Instructions for the task
Please copy the lines of the listing below word for word, starting at the line containing "euphoniums [937, 624]" and ending at the line containing "What do you see at coordinates (262, 144)".

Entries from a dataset
_____

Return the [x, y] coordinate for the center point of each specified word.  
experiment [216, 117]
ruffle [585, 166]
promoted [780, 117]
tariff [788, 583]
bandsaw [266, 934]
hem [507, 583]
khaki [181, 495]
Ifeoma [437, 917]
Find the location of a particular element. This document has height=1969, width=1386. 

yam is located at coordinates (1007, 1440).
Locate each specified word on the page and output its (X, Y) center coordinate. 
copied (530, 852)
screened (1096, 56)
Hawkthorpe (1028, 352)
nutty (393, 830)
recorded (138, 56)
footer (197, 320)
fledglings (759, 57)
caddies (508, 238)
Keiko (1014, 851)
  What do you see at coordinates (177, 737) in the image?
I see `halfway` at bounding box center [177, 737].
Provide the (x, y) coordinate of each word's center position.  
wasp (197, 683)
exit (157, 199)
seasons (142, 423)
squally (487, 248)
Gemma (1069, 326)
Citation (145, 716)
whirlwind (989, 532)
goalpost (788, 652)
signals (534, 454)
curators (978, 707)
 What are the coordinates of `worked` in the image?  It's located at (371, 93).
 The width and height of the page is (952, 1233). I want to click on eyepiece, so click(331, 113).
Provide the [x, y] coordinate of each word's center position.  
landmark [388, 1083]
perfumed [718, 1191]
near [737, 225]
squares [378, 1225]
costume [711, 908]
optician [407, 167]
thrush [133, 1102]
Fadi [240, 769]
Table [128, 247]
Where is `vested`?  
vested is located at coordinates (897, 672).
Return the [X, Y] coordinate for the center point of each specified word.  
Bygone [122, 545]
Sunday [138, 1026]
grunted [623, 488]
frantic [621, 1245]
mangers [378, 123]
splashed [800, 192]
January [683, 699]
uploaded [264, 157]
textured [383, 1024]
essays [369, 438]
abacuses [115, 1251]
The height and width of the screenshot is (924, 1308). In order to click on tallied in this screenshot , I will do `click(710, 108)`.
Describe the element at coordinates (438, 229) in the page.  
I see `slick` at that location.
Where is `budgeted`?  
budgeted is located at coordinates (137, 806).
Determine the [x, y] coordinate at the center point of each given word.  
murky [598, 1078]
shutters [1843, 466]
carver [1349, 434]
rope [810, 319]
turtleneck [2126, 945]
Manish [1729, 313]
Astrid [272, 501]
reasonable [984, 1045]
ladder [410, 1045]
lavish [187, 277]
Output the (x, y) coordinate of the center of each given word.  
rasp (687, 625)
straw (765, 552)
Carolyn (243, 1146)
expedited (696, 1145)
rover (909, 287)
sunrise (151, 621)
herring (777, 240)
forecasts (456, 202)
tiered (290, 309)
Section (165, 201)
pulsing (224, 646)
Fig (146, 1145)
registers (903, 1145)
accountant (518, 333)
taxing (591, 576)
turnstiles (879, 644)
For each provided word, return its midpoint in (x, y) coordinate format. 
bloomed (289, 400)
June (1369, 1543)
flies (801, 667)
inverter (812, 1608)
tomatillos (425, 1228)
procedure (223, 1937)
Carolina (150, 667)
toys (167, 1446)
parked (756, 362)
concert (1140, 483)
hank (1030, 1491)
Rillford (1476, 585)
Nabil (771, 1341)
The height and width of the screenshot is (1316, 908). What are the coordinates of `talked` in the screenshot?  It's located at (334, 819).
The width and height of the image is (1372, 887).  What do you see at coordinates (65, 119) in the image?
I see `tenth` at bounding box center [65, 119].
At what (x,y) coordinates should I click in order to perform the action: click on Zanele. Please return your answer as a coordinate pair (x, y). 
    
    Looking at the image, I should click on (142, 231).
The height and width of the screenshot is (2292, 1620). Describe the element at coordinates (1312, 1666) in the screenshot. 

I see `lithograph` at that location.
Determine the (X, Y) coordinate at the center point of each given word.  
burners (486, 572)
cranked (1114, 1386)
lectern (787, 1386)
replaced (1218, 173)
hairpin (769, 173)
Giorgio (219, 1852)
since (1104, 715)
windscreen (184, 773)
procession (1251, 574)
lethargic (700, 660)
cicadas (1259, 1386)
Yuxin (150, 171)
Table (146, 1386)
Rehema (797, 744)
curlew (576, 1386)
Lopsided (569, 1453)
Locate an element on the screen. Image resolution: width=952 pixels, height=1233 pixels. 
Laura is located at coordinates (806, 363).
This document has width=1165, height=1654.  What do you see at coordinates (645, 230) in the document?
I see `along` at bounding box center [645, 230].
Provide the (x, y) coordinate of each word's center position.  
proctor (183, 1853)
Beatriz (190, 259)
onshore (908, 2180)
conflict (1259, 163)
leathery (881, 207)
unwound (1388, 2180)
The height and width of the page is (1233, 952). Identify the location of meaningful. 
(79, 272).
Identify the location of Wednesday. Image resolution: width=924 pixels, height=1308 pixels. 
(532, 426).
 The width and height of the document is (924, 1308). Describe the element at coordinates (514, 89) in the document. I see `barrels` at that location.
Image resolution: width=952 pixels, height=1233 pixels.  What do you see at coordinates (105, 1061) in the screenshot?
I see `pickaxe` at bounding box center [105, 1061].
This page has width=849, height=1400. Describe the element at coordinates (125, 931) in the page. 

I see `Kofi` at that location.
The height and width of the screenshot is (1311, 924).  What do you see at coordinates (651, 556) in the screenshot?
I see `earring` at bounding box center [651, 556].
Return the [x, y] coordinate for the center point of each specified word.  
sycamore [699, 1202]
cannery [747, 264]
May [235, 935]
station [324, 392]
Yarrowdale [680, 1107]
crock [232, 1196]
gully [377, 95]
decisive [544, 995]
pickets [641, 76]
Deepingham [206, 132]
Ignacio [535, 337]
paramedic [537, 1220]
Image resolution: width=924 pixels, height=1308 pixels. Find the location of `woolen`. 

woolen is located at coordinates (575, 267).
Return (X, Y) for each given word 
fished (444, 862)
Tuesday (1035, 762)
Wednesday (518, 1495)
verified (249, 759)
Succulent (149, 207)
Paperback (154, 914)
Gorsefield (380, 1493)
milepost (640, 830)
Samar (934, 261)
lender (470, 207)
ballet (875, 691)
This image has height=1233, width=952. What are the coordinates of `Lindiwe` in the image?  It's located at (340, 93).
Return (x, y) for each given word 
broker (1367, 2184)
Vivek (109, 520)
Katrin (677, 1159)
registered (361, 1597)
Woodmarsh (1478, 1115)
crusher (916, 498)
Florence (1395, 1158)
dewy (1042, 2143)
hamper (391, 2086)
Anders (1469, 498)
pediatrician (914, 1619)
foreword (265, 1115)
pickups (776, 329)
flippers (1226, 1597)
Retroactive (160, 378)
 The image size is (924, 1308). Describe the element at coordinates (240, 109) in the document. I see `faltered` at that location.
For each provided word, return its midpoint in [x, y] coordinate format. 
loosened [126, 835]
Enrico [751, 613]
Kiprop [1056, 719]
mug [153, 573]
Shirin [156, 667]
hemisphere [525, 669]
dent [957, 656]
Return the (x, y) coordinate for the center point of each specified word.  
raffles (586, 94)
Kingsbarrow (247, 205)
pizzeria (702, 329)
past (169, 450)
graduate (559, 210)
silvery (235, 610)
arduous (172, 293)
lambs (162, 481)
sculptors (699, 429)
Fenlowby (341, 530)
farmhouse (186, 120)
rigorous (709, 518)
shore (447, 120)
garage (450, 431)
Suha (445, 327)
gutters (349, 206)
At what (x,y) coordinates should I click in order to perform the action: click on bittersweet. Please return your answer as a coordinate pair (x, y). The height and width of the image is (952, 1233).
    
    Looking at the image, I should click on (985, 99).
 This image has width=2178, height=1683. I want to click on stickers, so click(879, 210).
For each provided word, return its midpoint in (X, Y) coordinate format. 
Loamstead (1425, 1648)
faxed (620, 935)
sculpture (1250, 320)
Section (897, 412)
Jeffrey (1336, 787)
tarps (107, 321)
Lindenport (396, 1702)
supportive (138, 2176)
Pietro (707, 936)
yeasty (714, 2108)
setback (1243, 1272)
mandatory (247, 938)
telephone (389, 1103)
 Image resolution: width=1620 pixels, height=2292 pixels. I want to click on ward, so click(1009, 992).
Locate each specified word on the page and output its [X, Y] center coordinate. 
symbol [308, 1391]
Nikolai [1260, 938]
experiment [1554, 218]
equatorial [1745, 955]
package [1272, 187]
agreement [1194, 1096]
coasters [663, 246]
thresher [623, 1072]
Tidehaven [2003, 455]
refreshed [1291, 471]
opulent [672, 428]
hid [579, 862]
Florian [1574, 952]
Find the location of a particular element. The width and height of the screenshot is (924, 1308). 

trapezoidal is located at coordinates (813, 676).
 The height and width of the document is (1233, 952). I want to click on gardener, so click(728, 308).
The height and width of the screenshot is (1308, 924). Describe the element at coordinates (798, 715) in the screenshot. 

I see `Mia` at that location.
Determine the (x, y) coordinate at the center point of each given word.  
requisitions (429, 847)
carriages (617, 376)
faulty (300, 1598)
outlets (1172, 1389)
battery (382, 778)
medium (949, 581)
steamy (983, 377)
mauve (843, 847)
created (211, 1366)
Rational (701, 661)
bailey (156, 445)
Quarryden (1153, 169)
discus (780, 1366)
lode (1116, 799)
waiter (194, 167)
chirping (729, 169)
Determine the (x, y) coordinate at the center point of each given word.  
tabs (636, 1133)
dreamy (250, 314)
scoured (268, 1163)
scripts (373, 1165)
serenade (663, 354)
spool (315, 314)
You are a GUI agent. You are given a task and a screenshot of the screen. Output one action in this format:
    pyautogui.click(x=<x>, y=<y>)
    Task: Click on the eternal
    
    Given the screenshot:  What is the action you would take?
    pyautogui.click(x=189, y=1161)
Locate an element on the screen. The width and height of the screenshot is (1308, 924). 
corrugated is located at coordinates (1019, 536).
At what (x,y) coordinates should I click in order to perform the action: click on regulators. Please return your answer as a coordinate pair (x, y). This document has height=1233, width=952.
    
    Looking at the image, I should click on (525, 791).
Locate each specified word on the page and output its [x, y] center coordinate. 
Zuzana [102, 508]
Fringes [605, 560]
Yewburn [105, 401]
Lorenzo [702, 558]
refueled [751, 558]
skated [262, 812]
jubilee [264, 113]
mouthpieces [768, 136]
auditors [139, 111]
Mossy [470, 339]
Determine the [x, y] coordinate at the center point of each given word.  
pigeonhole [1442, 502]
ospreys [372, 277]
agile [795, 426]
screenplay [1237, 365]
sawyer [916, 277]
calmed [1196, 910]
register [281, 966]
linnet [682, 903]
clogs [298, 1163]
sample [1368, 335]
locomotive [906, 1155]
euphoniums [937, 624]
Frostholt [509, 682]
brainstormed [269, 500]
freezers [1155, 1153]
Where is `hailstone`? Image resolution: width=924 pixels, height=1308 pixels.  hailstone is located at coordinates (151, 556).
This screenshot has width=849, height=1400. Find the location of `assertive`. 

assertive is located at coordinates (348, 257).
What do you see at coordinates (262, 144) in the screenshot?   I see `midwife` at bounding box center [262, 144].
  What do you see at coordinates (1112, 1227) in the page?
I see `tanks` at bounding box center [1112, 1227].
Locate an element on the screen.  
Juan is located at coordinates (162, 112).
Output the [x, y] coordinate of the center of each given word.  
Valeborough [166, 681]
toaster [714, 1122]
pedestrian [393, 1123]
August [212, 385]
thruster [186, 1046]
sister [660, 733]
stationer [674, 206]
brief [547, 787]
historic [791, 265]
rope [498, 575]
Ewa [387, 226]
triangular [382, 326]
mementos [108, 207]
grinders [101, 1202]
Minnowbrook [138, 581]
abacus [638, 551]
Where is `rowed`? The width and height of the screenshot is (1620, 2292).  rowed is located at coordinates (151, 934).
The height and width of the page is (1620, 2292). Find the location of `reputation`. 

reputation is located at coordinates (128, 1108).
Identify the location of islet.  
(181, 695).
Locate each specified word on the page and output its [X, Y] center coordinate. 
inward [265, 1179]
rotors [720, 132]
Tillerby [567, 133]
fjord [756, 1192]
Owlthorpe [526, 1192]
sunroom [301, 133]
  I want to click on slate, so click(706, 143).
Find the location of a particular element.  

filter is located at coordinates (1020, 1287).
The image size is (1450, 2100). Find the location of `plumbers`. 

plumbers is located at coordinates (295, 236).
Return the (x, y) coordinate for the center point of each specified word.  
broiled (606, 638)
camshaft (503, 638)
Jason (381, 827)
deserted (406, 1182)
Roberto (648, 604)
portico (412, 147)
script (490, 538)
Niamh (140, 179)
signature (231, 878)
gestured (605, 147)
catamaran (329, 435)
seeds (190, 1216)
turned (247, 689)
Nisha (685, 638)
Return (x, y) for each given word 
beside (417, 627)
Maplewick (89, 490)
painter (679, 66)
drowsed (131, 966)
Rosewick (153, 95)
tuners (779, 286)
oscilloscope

_____

Task solution
euphoniums [937, 624]
Frostholt [509, 682]
brainstormed [269, 500]
freezers [1155, 1153]
Where is `hailstone`? Image resolution: width=924 pixels, height=1308 pixels.  hailstone is located at coordinates (151, 556).
This screenshot has width=849, height=1400. Find the location of `assertive`. 

assertive is located at coordinates (348, 257).
What do you see at coordinates (262, 144) in the screenshot?   I see `midwife` at bounding box center [262, 144].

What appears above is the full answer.